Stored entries
--------------------------------

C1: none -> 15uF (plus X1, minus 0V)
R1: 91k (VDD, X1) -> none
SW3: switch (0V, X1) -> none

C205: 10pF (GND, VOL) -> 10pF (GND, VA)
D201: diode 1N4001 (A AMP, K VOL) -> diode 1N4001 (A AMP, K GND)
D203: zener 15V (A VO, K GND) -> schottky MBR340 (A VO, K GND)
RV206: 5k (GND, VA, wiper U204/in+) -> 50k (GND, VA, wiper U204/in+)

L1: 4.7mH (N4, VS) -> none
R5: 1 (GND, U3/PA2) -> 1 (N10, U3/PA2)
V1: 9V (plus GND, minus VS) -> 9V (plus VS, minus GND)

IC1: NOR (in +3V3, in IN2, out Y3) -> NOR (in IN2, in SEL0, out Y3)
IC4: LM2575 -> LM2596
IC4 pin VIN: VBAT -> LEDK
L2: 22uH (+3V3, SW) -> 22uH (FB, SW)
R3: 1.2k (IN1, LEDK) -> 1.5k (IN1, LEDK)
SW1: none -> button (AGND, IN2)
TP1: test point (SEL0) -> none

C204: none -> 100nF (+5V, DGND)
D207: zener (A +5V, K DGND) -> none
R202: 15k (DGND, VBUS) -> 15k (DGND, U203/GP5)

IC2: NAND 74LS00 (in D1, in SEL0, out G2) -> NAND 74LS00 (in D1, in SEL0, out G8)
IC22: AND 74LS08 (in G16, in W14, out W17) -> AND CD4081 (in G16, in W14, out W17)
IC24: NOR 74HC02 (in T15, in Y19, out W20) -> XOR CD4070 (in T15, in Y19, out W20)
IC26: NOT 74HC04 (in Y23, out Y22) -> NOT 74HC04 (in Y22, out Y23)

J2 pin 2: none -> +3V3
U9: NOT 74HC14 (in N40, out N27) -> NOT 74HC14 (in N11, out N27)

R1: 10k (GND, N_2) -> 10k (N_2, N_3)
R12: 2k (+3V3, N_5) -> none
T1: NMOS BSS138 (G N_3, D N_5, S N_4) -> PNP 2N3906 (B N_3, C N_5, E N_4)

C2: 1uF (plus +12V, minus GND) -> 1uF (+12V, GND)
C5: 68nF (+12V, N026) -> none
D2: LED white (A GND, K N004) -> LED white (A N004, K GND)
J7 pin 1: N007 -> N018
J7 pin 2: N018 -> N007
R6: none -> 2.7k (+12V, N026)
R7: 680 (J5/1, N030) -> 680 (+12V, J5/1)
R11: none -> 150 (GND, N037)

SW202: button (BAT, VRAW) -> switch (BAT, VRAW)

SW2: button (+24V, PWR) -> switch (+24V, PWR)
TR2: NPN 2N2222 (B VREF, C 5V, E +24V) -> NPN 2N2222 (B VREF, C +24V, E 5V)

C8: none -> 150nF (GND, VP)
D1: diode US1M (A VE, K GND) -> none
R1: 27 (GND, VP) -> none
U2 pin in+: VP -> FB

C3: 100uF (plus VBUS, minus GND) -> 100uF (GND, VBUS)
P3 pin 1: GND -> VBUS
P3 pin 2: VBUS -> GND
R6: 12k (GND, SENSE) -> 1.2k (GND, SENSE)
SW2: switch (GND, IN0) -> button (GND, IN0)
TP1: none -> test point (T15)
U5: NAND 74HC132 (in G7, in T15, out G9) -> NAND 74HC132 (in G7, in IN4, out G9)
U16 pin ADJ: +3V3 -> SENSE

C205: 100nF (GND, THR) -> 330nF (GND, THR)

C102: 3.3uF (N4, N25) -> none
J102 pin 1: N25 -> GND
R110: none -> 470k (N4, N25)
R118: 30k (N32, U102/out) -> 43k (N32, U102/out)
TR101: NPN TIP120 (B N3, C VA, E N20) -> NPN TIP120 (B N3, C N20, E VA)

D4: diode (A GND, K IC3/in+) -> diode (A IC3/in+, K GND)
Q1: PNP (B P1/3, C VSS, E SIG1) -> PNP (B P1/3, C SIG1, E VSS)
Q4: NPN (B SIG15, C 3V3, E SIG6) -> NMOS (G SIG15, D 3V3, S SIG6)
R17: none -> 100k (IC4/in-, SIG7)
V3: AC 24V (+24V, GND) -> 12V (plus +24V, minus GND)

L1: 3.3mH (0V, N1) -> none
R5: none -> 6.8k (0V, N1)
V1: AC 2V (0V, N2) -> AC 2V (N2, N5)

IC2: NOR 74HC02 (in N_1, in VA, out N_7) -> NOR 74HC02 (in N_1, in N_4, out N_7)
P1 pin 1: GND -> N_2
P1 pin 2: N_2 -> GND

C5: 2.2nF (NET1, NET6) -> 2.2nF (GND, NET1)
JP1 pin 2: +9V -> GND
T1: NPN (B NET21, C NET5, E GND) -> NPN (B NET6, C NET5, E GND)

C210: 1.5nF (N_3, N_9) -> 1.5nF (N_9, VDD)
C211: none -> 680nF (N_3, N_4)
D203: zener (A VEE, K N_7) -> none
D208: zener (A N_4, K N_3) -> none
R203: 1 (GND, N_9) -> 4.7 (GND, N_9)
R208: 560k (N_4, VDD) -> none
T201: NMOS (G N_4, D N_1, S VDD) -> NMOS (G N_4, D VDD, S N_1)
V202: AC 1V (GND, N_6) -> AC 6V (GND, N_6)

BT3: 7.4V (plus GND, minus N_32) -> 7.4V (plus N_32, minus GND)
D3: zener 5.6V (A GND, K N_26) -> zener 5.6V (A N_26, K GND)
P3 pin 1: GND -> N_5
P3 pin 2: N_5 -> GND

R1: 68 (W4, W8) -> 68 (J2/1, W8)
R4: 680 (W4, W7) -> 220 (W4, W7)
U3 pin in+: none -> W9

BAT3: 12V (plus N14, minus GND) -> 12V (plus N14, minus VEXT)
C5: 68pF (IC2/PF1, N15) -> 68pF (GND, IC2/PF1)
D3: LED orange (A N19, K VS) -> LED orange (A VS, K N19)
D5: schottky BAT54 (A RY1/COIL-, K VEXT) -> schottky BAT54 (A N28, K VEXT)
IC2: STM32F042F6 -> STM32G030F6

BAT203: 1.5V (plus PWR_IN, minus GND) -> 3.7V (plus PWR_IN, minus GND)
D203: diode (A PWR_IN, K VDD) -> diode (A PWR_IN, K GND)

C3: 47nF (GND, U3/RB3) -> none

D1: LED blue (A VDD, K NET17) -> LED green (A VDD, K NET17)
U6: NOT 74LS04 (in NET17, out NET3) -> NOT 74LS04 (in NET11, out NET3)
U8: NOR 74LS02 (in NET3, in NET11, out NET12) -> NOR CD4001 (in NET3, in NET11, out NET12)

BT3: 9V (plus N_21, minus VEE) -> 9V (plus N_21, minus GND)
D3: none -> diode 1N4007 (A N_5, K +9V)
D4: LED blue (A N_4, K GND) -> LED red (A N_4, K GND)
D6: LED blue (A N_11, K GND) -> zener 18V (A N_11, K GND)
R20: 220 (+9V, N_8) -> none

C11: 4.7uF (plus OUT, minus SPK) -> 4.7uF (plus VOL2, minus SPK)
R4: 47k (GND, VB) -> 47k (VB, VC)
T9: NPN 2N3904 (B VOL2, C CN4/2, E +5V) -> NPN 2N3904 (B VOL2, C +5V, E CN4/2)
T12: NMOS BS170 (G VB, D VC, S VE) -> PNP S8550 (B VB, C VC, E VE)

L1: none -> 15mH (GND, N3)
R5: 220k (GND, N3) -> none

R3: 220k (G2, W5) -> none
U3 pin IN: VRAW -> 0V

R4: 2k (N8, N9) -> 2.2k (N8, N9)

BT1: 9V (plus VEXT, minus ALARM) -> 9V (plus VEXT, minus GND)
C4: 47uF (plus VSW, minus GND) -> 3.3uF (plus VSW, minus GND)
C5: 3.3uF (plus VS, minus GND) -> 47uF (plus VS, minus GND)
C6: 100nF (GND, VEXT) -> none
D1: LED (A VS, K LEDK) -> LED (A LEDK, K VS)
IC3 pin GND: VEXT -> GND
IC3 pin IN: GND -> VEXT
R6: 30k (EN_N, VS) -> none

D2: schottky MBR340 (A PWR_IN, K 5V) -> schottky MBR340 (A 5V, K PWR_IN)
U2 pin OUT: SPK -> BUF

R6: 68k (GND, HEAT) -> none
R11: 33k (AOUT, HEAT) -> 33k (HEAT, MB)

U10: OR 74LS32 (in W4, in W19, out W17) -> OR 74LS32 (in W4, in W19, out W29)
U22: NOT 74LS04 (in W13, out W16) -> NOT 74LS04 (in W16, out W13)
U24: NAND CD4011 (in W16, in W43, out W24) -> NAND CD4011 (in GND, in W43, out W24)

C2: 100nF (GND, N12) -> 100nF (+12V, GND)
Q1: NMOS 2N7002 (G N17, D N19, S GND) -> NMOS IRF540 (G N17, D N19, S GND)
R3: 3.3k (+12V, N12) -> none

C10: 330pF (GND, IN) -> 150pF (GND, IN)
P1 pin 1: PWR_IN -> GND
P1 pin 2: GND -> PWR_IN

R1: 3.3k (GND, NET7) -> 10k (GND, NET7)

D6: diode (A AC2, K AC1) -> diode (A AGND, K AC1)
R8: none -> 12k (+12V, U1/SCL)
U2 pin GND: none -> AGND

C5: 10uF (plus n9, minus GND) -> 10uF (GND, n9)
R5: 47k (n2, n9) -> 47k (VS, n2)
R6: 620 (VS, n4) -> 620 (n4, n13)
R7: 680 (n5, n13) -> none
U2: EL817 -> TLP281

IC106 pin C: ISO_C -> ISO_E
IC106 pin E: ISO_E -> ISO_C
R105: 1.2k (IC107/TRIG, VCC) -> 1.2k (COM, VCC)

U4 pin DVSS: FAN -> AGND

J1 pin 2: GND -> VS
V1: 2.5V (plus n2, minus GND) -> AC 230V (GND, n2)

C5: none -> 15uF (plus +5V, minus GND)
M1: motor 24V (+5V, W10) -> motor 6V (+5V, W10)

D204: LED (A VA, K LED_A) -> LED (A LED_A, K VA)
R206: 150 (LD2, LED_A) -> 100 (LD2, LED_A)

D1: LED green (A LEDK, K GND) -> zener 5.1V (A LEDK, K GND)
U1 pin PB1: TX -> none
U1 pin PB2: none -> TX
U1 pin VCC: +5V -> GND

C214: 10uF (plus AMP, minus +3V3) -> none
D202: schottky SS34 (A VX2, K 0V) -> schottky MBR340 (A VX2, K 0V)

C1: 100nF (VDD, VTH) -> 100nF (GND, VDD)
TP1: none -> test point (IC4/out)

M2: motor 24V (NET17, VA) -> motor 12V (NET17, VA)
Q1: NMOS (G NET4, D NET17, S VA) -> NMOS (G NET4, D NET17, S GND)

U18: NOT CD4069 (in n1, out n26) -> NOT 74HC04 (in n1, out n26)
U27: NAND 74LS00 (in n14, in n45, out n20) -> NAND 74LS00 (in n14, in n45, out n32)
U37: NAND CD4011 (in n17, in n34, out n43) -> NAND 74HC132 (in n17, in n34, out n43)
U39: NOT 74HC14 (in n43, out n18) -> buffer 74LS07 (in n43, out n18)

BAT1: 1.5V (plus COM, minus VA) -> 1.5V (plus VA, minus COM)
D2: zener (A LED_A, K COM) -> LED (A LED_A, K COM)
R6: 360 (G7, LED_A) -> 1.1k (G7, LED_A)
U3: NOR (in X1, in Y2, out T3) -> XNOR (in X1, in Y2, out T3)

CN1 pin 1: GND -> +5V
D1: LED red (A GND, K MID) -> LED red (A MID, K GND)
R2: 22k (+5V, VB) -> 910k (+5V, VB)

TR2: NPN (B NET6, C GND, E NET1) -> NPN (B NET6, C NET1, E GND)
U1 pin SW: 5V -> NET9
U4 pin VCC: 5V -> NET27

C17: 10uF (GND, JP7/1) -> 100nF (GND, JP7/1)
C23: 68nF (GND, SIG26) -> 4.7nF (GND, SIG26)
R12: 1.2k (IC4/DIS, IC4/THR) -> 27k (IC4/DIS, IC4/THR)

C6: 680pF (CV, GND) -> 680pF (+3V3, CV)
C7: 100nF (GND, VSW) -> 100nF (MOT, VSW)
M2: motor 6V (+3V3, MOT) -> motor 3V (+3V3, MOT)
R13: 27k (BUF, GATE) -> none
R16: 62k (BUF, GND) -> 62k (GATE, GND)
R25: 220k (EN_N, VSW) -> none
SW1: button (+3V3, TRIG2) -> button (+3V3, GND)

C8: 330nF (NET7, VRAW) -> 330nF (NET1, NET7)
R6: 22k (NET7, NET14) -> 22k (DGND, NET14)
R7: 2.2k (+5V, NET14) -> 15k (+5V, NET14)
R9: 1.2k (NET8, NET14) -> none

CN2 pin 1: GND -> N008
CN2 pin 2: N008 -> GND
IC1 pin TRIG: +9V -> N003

--------------------------------

WORK INSTRUCTIONS
Set down, from the entries above, exactly the lines from the one with "R3: 1.2k (IN1, LEDK) -> 1.5k (IN1, LEDK)" up to and including the one with "IC22: AND 74LS08", and no other lines.

ANSWER TO THE PROBLEM
R3: 1.2k (IN1, LEDK) -> 1.5k (IN1, LEDK)
SW1: none -> button (AGND, IN2)
TP1: test point (SEL0) -> none

C204: none -> 100nF (+5V, DGND)
D207: zener (A +5V, K DGND) -> none
R202: 15k (DGND, VBUS) -> 15k (DGND, U203/GP5)

IC2: NAND 74LS00 (in D1, in SEL0, out G2) -> NAND 74LS00 (in D1, in SEL0, out G8)
IC22: AND 74LS08 (in G16, in W14, out W17) -> AND CD4081 (in G16, in W14, out W17)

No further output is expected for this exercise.